EXERCISE BRIEF
With pictures omitted, the line containing "brown diamond: (128, 455)" and all later lines of the records below are to be restated word for word.

MATERIAL FOR THE TASK
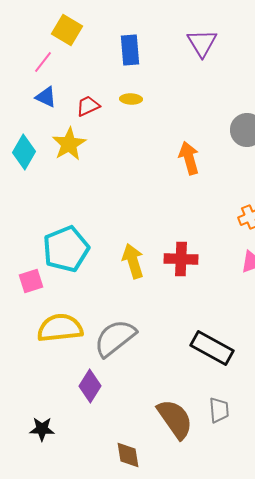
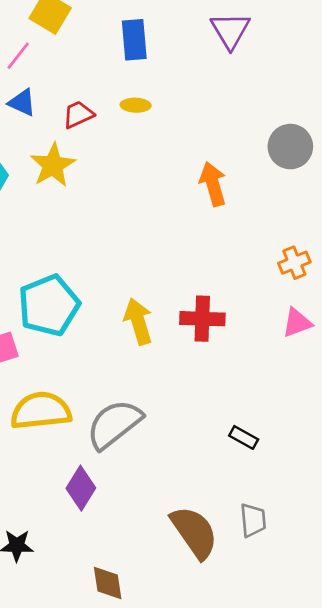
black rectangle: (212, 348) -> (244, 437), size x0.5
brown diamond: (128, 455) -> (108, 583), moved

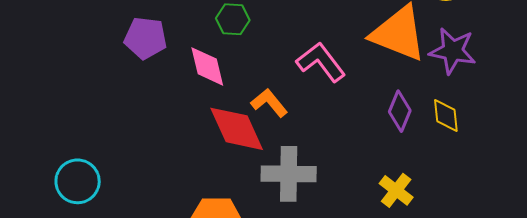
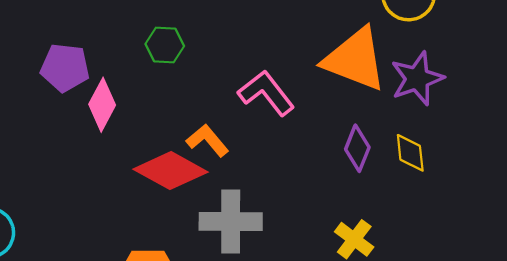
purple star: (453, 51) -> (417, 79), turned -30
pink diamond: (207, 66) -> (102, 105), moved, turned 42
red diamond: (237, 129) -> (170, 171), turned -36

SOLUTION FOR THIS EXERCISE
brown diamond: (128, 455) -> (108, 583), moved

purple star: (453, 51) -> (417, 79), turned -30
pink diamond: (207, 66) -> (102, 105), moved, turned 42
red diamond: (237, 129) -> (170, 171), turned -36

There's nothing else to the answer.